→ **YOUR INSTRUCTIONS**:
Write the whole listing out again, word for word.
^^^^^^^^
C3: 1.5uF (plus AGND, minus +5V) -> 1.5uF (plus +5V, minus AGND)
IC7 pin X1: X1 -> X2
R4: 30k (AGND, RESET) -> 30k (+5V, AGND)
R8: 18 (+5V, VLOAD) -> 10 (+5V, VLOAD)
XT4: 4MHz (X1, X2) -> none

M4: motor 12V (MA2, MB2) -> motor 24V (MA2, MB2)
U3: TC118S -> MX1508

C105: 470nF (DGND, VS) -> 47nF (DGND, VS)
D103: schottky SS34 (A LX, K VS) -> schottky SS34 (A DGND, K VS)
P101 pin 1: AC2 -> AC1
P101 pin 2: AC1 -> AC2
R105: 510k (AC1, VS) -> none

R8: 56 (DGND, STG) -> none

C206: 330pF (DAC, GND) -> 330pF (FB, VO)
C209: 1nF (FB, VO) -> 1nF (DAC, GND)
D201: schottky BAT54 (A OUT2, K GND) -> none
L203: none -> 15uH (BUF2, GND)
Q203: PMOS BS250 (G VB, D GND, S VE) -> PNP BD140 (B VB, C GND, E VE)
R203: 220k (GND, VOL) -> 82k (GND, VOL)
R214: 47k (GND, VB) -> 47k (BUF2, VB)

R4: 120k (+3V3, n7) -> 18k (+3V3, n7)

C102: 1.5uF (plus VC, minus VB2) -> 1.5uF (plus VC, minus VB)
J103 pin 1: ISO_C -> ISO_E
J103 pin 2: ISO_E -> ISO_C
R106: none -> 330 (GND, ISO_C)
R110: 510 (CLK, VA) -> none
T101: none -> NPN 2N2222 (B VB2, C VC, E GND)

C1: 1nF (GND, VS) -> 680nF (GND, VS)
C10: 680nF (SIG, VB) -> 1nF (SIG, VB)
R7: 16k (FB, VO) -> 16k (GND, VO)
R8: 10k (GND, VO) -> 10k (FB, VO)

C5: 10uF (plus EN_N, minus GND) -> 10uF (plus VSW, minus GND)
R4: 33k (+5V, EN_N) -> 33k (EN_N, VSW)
^^^^^^^^
→ **ANSWER TO THE EXERCISE**:
C3: 1.5uF (plus AGND, minus +5V) -> 1.5uF (plus +5V, minus AGND)
IC7 pin X1: X1 -> X2
R4: 30k (AGND, RESET) -> 30k (+5V, AGND)
R8: 18 (+5V, VLOAD) -> 10 (+5V, VLOAD)
XT4: 4MHz (X1, X2) -> none

M4: motor 12V (MA2, MB2) -> motor 24V (MA2, MB2)
U3: TC118S -> MX1508

C105: 470nF (DGND, VS) -> 47nF (DGND, VS)
D103: schottky SS34 (A LX, K VS) -> schottky SS34 (A DGND, K VS)
P101 pin 1: AC2 -> AC1
P101 pin 2: AC1 -> AC2
R105: 510k (AC1, VS) -> none

R8: 56 (DGND, STG) -> none

C206: 330pF (DAC, GND) -> 330pF (FB, VO)
C209: 1nF (FB, VO) -> 1nF (DAC, GND)
D201: schottky BAT54 (A OUT2, K GND) -> none
L203: none -> 15uH (BUF2, GND)
Q203: PMOS BS250 (G VB, D GND, S VE) -> PNP BD140 (B VB, C GND, E VE)
R203: 220k (GND, VOL) -> 82k (GND, VOL)
R214: 47k (GND, VB) -> 47k (BUF2, VB)

R4: 120k (+3V3, n7) -> 18k (+3V3, n7)

C102: 1.5uF (plus VC, minus VB2) -> 1.5uF (plus VC, minus VB)
J103 pin 1: ISO_C -> ISO_E
J103 pin 2: ISO_E -> ISO_C
R106: none -> 330 (GND, ISO_C)
R110: 510 (CLK, VA) -> none
T101: none -> NPN 2N2222 (B VB2, C VC, E GND)

C1: 1nF (GND, VS) -> 680nF (GND, VS)
C10: 680nF (SIG, VB) -> 1nF (SIG, VB)
R7: 16k (FB, VO) -> 16k (GND, VO)
R8: 10k (GND, VO) -> 10k (FB, VO)

C5: 10uF (plus EN_N, minus GND) -> 10uF (plus VSW, minus GND)
R4: 33k (+5V, EN_N) -> 33k (EN_N, VSW)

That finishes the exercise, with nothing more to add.